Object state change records
↓↓↓
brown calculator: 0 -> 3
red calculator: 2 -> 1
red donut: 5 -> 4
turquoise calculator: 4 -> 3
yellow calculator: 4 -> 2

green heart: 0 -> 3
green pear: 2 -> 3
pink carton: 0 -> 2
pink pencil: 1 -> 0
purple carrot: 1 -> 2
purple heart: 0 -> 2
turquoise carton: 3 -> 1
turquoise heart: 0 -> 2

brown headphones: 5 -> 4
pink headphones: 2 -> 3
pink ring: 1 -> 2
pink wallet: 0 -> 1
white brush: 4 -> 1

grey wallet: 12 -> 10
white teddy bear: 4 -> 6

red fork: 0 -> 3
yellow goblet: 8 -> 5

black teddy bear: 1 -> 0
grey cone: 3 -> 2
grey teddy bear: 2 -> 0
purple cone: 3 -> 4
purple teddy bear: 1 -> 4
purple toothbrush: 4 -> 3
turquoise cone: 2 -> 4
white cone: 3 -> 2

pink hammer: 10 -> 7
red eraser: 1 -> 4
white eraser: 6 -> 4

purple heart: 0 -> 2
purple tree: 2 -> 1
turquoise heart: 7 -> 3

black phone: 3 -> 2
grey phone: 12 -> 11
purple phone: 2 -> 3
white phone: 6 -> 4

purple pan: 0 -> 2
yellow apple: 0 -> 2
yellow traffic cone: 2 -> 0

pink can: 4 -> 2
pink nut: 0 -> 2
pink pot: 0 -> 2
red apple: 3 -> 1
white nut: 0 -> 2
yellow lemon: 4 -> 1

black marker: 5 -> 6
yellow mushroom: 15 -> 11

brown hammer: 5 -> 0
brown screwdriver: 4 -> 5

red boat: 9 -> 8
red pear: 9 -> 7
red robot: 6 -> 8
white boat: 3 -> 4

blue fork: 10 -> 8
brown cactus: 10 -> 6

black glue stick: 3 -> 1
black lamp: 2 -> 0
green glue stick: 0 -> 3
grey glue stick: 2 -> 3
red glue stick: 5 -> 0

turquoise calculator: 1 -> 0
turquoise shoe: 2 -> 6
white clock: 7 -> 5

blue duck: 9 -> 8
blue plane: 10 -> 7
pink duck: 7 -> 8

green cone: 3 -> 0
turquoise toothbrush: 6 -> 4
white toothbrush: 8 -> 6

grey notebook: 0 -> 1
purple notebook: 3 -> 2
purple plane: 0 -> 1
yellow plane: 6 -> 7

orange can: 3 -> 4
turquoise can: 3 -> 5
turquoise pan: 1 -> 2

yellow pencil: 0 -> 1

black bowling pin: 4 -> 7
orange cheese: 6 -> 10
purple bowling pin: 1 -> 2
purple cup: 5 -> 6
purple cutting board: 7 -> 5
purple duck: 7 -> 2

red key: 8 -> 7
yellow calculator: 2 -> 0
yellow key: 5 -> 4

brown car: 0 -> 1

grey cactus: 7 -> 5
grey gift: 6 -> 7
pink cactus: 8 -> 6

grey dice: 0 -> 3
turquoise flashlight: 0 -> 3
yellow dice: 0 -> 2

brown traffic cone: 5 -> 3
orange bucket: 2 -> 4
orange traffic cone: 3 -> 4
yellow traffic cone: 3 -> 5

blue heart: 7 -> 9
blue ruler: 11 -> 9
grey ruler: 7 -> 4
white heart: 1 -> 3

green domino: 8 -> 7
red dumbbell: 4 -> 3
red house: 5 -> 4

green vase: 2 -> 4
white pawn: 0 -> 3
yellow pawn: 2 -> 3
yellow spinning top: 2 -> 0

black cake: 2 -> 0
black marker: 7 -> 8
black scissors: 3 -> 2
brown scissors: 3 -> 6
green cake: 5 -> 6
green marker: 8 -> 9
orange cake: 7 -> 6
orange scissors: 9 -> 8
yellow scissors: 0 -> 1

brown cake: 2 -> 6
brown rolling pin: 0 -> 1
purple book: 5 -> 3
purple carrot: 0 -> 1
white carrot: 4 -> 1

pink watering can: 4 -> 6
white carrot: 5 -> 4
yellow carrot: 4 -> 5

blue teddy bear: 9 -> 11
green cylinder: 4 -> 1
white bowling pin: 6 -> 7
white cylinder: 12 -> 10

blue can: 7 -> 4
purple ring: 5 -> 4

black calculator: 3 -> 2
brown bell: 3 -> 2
↑↑↑
### Work required
Extract exactly the leading lines of the data, stopping at and including the line with "turquoise heart: 0 -> 2".

### Reply
brown calculator: 0 -> 3
red calculator: 2 -> 1
red donut: 5 -> 4
turquoise calculator: 4 -> 3
yellow calculator: 4 -> 2

green heart: 0 -> 3
green pear: 2 -> 3
pink carton: 0 -> 2
pink pencil: 1 -> 0
purple carrot: 1 -> 2
purple heart: 0 -> 2
turquoise carton: 3 -> 1
turquoise heart: 0 -> 2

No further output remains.